Start of RECORDS FOR THIS TASK

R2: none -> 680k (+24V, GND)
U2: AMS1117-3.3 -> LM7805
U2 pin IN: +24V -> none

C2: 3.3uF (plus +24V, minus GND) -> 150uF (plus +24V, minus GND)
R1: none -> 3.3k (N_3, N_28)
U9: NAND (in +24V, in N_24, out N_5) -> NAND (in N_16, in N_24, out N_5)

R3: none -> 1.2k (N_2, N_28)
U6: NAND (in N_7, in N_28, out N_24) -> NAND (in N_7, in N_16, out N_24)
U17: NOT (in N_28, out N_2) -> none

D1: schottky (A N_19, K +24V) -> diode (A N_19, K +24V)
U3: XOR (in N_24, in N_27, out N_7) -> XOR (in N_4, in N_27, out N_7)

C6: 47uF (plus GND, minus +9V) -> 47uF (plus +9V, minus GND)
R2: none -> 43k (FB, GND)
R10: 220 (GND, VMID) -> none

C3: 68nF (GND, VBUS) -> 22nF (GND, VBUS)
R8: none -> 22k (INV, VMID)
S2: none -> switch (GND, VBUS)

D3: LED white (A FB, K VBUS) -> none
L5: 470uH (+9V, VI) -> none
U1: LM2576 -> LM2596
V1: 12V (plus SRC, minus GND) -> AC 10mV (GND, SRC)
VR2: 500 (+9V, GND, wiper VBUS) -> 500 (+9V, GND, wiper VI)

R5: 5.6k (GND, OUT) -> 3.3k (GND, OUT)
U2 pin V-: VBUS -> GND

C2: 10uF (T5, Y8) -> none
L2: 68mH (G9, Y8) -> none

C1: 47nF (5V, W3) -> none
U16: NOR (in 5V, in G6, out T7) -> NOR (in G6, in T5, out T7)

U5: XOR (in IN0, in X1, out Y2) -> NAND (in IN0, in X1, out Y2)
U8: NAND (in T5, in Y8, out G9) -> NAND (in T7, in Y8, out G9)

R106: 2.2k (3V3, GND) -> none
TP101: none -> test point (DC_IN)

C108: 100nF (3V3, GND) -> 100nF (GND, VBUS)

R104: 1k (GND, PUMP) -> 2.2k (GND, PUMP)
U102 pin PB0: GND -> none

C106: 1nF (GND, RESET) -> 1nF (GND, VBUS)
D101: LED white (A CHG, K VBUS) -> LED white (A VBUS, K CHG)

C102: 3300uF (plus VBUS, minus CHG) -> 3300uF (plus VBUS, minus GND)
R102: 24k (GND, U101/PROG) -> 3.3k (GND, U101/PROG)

End of RECORDS FOR THIS TASK

Could you copy out all of the records above exactly?

R2: none -> 680k (+24V, GND)
U2: AMS1117-3.3 -> LM7805
U2 pin IN: +24V -> none

C2: 3.3uF (plus +24V, minus GND) -> 150uF (plus +24V, minus GND)
R1: none -> 3.3k (N_3, N_28)
U9: NAND (in +24V, in N_24, out N_5) -> NAND (in N_16, in N_24, out N_5)

R3: none -> 1.2k (N_2, N_28)
U6: NAND (in N_7, in N_28, out N_24) -> NAND (in N_7, in N_16, out N_24)
U17: NOT (in N_28, out N_2) -> none

D1: schottky (A N_19, K +24V) -> diode (A N_19, K +24V)
U3: XOR (in N_24, in N_27, out N_7) -> XOR (in N_4, in N_27, out N_7)

C6: 47uF (plus GND, minus +9V) -> 47uF (plus +9V, minus GND)
R2: none -> 43k (FB, GND)
R10: 220 (GND, VMID) -> none

C3: 68nF (GND, VBUS) -> 22nF (GND, VBUS)
R8: none -> 22k (INV, VMID)
S2: none -> switch (GND, VBUS)

D3: LED white (A FB, K VBUS) -> none
L5: 470uH (+9V, VI) -> none
U1: LM2576 -> LM2596
V1: 12V (plus SRC, minus GND) -> AC 10mV (GND, SRC)
VR2: 500 (+9V, GND, wiper VBUS) -> 500 (+9V, GND, wiper VI)

R5: 5.6k (GND, OUT) -> 3.3k (GND, OUT)
U2 pin V-: VBUS -> GND

C2: 10uF (T5, Y8) -> none
L2: 68mH (G9, Y8) -> none

C1: 47nF (5V, W3) -> none
U16: NOR (in 5V, in G6, out T7) -> NOR (in G6, in T5, out T7)

U5: XOR (in IN0, in X1, out Y2) -> NAND (in IN0, in X1, out Y2)
U8: NAND (in T5, in Y8, out G9) -> NAND (in T7, in Y8, out G9)

R106: 2.2k (3V3, GND) -> none
TP101: none -> test point (DC_IN)

C108: 100nF (3V3, GND) -> 100nF (GND, VBUS)

R104: 1k (GND, PUMP) -> 2.2k (GND, PUMP)
U102 pin PB0: GND -> none

C106: 1nF (GND, RESET) -> 1nF (GND, VBUS)
D101: LED white (A CHG, K VBUS) -> LED white (A VBUS, K CHG)

C102: 3300uF (plus VBUS, minus CHG) -> 3300uF (plus VBUS, minus GND)
R102: 24k (GND, U101/PROG) -> 3.3k (GND, U101/PROG)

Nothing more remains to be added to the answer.